EXERCISE DESCRIPTION
Only the lines below from the one containing "TR104: PNP TIP127" to the one containing "C109: 33uF (+15V, LED_A) -> none" should be repeated, both included and unchanged.

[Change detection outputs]
◆ ◆ ◆
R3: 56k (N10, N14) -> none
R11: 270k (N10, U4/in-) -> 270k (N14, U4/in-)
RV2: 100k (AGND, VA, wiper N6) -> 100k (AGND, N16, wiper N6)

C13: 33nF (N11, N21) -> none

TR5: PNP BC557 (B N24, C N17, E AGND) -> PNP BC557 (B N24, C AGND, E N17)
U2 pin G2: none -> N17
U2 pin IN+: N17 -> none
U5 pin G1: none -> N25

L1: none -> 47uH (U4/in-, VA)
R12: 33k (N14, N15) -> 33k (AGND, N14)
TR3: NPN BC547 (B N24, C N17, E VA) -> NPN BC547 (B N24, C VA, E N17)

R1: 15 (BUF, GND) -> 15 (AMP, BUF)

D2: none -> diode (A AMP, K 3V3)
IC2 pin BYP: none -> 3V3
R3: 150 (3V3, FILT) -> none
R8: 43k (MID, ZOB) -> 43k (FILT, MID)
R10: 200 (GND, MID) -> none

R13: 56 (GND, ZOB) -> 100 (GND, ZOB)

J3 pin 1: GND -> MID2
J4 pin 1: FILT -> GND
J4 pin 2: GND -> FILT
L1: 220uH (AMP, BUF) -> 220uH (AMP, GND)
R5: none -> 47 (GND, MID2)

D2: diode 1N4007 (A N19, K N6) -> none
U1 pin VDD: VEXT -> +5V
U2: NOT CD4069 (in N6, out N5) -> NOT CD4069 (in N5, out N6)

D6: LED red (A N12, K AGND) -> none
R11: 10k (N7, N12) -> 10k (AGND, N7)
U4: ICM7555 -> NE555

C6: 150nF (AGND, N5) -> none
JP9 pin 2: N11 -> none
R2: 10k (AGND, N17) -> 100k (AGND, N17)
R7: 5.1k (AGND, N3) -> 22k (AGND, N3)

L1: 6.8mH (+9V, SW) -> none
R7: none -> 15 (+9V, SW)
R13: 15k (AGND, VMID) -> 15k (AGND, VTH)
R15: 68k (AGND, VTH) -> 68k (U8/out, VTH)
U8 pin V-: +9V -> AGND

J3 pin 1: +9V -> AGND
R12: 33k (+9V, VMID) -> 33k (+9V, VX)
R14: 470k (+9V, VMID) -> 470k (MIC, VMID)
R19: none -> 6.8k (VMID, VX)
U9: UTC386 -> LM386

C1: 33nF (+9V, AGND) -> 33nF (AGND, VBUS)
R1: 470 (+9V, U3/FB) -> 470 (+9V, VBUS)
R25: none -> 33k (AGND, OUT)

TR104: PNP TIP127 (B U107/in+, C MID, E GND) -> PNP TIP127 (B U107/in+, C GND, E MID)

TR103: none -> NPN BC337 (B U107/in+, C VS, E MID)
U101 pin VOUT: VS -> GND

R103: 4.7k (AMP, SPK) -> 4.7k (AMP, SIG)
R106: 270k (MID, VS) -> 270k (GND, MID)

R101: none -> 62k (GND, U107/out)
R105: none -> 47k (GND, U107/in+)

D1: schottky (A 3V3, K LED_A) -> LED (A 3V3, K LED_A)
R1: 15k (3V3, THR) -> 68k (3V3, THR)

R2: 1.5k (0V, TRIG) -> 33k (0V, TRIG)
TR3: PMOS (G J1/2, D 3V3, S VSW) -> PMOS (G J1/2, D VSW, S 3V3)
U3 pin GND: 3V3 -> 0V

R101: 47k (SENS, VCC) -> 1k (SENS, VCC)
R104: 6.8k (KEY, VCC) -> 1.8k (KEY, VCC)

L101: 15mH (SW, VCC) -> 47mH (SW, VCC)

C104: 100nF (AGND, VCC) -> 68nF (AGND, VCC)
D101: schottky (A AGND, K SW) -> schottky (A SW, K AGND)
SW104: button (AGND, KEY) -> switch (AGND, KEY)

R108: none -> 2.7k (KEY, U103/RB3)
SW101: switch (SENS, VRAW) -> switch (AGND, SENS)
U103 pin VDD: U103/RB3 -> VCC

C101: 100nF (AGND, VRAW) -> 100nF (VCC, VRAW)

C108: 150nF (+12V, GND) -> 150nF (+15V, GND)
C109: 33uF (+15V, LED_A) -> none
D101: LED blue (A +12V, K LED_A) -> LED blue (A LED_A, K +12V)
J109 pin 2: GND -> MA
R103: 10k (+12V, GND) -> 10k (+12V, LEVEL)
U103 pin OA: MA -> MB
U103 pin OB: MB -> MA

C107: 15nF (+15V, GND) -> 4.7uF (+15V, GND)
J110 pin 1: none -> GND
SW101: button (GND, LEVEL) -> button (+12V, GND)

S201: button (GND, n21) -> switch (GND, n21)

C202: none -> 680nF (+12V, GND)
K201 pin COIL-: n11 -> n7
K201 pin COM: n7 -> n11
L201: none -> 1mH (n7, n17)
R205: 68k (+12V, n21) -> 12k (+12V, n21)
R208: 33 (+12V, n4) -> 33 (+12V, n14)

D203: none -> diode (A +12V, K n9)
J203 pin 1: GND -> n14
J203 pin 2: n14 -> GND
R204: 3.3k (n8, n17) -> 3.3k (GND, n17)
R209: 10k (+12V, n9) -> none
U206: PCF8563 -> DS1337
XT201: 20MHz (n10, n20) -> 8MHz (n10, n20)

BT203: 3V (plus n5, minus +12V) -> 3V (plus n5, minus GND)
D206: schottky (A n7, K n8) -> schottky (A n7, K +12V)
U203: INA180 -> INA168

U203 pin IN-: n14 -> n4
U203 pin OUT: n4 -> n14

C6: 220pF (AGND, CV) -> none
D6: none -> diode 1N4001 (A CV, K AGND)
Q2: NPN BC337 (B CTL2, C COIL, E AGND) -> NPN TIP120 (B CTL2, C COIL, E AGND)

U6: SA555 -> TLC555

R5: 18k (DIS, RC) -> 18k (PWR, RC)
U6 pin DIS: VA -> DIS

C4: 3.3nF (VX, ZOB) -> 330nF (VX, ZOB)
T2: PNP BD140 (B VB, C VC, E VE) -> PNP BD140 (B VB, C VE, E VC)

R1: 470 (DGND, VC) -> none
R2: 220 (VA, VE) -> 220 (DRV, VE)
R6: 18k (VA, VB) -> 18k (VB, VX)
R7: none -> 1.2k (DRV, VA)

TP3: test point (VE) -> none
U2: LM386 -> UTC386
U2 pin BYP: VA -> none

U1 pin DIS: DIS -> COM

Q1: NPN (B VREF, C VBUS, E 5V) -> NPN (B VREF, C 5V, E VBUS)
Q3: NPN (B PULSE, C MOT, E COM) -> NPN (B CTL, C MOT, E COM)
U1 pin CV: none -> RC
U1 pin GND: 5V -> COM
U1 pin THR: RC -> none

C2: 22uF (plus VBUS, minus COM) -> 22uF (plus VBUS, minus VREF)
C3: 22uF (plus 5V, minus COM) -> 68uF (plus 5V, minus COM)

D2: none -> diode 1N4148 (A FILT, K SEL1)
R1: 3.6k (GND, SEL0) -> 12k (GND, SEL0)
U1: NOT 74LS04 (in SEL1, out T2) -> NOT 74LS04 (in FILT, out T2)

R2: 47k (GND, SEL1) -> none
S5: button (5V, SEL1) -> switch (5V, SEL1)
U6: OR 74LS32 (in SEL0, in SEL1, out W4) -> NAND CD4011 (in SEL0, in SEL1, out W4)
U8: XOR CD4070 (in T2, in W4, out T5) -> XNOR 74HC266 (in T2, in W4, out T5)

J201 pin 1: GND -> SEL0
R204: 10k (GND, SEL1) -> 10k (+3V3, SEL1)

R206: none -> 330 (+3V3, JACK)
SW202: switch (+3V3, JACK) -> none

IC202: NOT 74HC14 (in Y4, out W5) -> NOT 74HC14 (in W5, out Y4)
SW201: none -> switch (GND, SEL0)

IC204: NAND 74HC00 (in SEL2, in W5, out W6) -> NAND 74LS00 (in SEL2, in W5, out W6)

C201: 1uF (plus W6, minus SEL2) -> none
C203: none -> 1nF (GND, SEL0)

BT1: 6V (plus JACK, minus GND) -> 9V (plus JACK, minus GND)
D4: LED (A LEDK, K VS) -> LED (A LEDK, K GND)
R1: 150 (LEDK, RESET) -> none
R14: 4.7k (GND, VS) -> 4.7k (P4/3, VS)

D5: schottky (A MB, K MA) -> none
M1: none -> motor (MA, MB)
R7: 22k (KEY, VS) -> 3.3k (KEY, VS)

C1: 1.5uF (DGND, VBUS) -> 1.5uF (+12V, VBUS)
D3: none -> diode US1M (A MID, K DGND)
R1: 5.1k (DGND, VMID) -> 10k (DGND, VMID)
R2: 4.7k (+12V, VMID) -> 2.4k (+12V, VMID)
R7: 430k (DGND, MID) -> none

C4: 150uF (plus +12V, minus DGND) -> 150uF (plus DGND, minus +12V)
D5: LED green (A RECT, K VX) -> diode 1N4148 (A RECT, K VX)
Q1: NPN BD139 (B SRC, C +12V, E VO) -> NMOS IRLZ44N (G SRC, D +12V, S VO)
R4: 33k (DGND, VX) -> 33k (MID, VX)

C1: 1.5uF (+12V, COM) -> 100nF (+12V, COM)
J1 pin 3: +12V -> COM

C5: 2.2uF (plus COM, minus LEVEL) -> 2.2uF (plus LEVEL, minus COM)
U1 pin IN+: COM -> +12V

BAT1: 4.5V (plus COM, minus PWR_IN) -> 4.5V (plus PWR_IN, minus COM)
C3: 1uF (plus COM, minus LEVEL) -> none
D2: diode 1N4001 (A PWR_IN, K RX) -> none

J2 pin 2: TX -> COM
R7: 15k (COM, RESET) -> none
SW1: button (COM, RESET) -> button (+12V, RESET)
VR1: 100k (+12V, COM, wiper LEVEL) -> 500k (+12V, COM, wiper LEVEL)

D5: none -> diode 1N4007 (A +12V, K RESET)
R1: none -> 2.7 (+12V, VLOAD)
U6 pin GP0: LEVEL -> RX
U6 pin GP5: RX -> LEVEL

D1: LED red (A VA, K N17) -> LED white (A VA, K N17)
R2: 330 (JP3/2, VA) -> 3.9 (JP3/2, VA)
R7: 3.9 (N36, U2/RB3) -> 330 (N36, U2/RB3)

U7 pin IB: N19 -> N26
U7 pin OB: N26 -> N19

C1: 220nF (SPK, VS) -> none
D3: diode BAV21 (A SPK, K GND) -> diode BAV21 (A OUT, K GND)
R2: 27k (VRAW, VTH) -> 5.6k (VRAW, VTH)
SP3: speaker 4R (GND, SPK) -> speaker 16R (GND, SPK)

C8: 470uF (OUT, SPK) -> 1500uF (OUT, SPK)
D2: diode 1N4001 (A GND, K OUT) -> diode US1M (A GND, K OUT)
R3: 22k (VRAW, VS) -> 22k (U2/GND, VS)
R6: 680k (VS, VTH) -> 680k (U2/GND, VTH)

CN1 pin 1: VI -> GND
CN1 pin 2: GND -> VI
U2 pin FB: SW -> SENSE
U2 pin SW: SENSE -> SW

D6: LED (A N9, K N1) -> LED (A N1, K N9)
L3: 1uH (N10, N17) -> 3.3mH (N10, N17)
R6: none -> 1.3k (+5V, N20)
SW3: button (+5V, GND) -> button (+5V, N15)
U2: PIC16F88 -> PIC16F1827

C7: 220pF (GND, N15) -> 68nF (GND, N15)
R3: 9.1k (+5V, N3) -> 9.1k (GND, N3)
◆ ◆ ◆
EXERCISE RESPONSE
TR104: PNP TIP127 (B U107/in+, C MID, E GND) -> PNP TIP127 (B U107/in+, C GND, E MID)

TR103: none -> NPN BC337 (B U107/in+, C VS, E MID)
U101 pin VOUT: VS -> GND

R103: 4.7k (AMP, SPK) -> 4.7k (AMP, SIG)
R106: 270k (MID, VS) -> 270k (GND, MID)

R101: none -> 62k (GND, U107/out)
R105: none -> 47k (GND, U107/in+)

D1: schottky (A 3V3, K LED_A) -> LED (A 3V3, K LED_A)
R1: 15k (3V3, THR) -> 68k (3V3, THR)

R2: 1.5k (0V, TRIG) -> 33k (0V, TRIG)
TR3: PMOS (G J1/2, D 3V3, S VSW) -> PMOS (G J1/2, D VSW, S 3V3)
U3 pin GND: 3V3 -> 0V

R101: 47k (SENS, VCC) -> 1k (SENS, VCC)
R104: 6.8k (KEY, VCC) -> 1.8k (KEY, VCC)

L101: 15mH (SW, VCC) -> 47mH (SW, VCC)

C104: 100nF (AGND, VCC) -> 68nF (AGND, VCC)
D101: schottky (A AGND, K SW) -> schottky (A SW, K AGND)
SW104: button (AGND, KEY) -> switch (AGND, KEY)

R108: none -> 2.7k (KEY, U103/RB3)
SW101: switch (SENS, VRAW) -> switch (AGND, SENS)
U103 pin VDD: U103/RB3 -> VCC

C101: 100nF (AGND, VRAW) -> 100nF (VCC, VRAW)

C108: 150nF (+12V, GND) -> 150nF (+15V, GND)
C109: 33uF (+15V, LED_A) -> none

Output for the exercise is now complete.